> _Work item_
Here are the records. Write out exactly the lines between the one holding "black round brick J15" and the one holding "none -> brown tile N9 level 1", inclusive.

> _Available data_
--- START ---
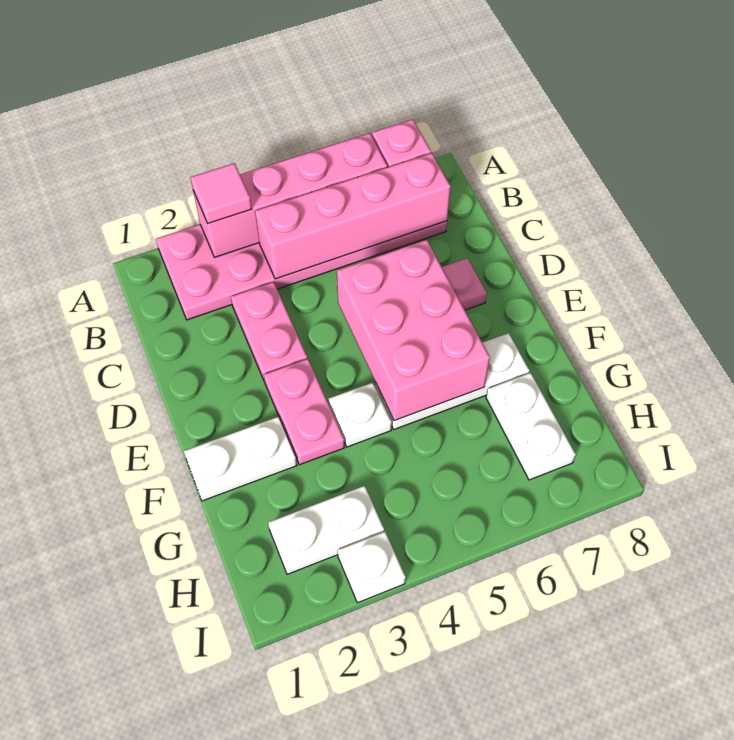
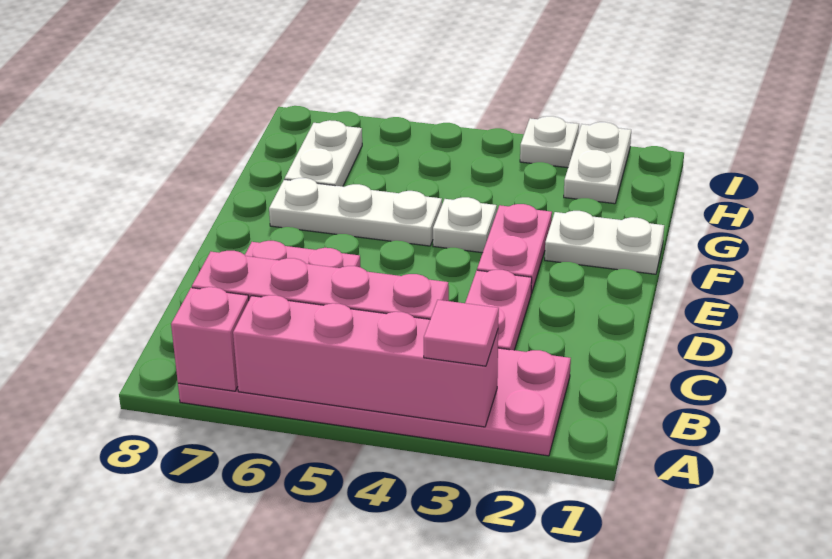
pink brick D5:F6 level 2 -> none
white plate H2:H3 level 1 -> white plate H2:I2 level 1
--- END ---
--- START ---
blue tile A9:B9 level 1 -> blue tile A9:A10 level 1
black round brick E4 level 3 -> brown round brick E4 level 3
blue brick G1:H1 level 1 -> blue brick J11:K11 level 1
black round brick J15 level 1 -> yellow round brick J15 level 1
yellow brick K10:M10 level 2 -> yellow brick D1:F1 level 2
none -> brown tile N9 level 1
--- END ---
> _Answer box_
black round brick J15 level 1 -> yellow round brick J15 level 1
yellow brick K10:M10 level 2 -> yellow brick D1:F1 level 2
none -> brown tile N9 level 1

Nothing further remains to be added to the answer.